The output is the line holding "(187, 342) = (269, 286): none" and all lines after it to the end of the records below; restate them unchanged and add nothing.

== == ==

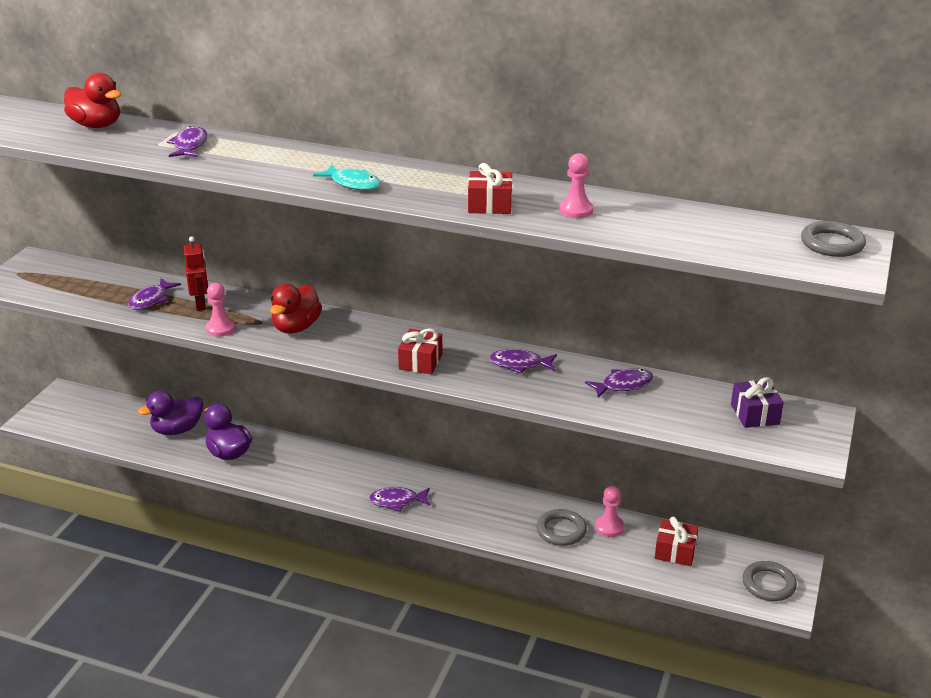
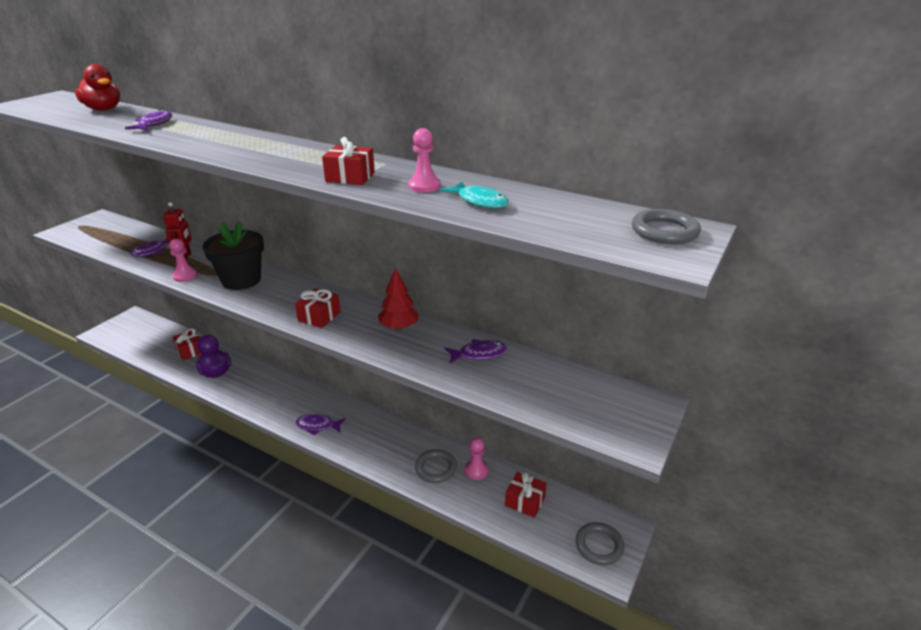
camera: 10 degrees right, 0 degrees up
(177, 430) = (190, 351): purple duck -> red gift
(296, 327) = (241, 280): red duck -> black flower pot
(353, 183) = (249, 155): turquoise fish -> turquoise fish (480, 201)
(519, 364) = (399, 327): purple fish -> red tree
(755, 414) = (589, 395): purple gift -> none

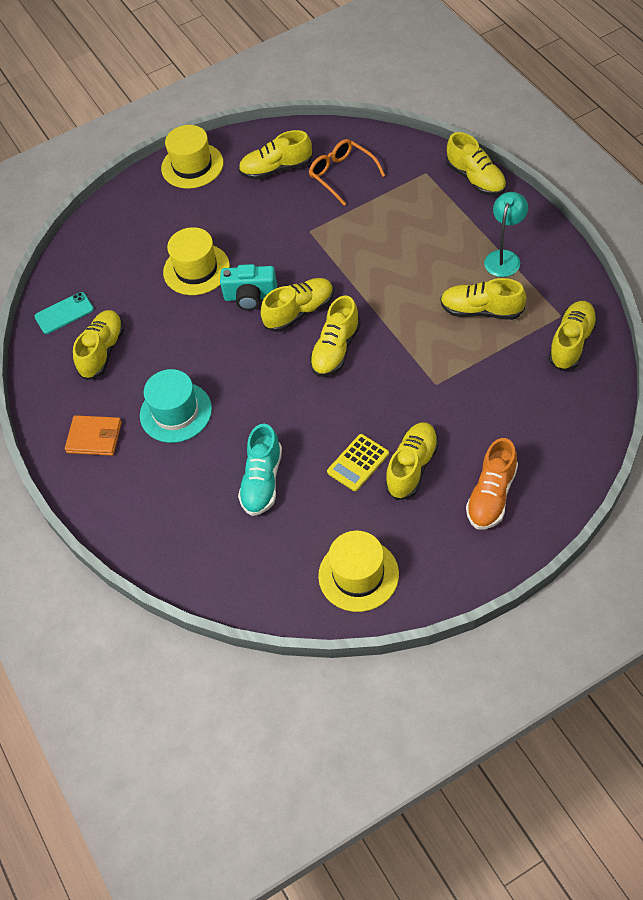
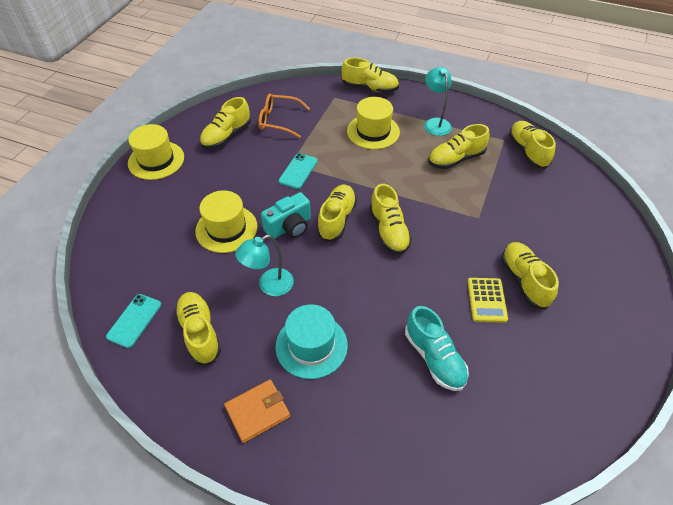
camera: 45 degrees left, 5 degrees down
(187, 342) = (269, 286): none -> turquoise lamp
(310, 243) = (298, 171): none -> turquoise phone
(358, 575) = (576, 384): yellow hat -> yellow hat (373, 131)
(491, 495) = (591, 269): orange shoe -> none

== == ==

ANSWER BELOW:
(187, 342) = (269, 286): none -> turquoise lamp
(310, 243) = (298, 171): none -> turquoise phone
(358, 575) = (576, 384): yellow hat -> yellow hat (373, 131)
(491, 495) = (591, 269): orange shoe -> none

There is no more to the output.